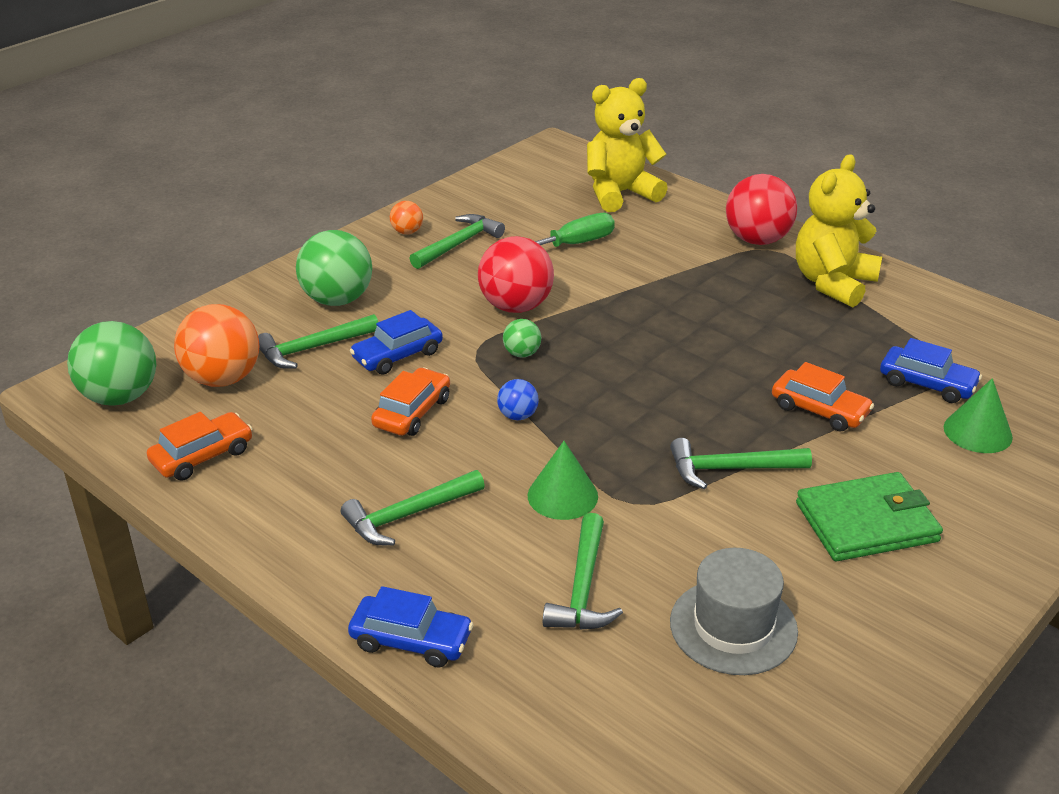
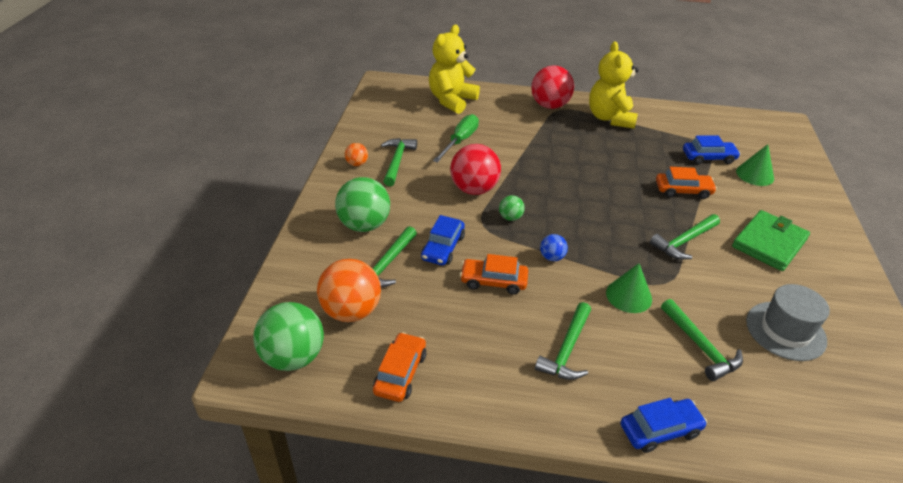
camera: 35 degrees left, 5 degrees up
(412, 412) = (493, 281): orange car -> orange car turned 75 degrees counterclockwise

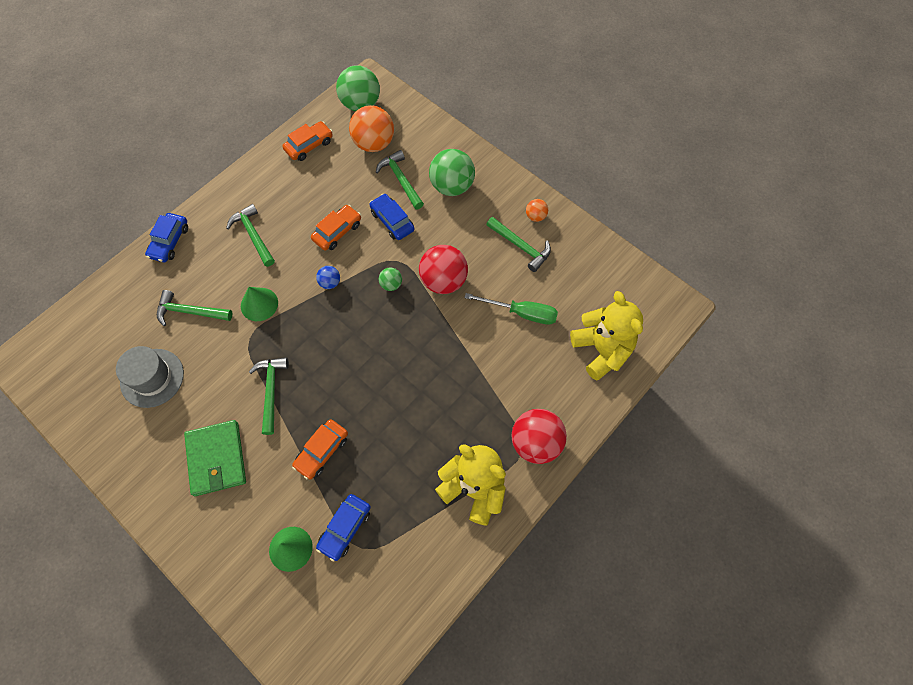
camera: 125 degrees right, 25 degrees up
(400, 373) = (309, 145): orange car -> orange car turned 90 degrees counterclockwise
(460, 141) = (521, 313): green screwdriver -> green screwdriver turned 45 degrees counterclockwise

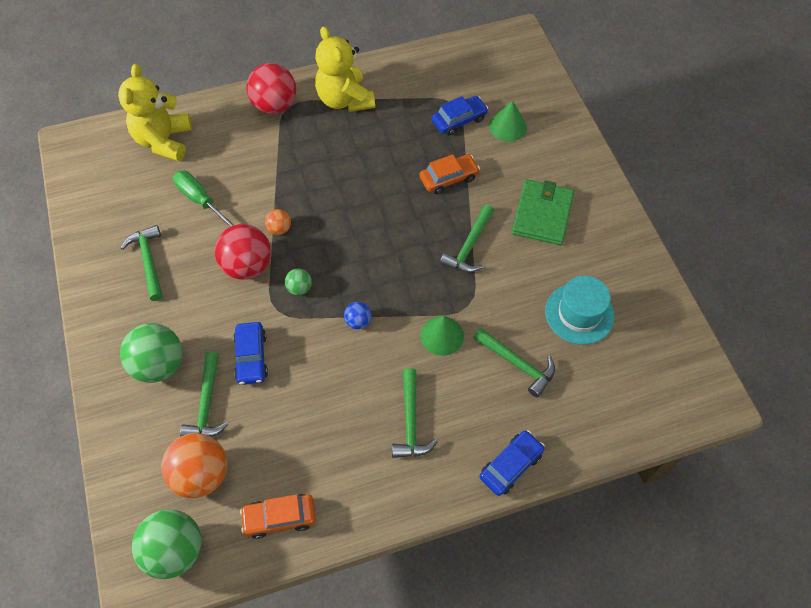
camera: 150 degrees left, 5 degrees down
(152, 378) = (579, 313): grey hat -> turquoise hat
(337, 231) = (317, 376): orange car -> none
(535, 216) = (107, 284): orange ball -> orange ball (279, 229)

■ **EXERCISE DESCRIPTION**: When a line of the records holds the word "orange", copy that line.

■ **EXERCISE ANSWER**:
(412, 412) = (493, 281): orange car -> orange car turned 75 degrees counterclockwise
(400, 373) = (309, 145): orange car -> orange car turned 90 degrees counterclockwise
(337, 231) = (317, 376): orange car -> none
(535, 216) = (107, 284): orange ball -> orange ball (279, 229)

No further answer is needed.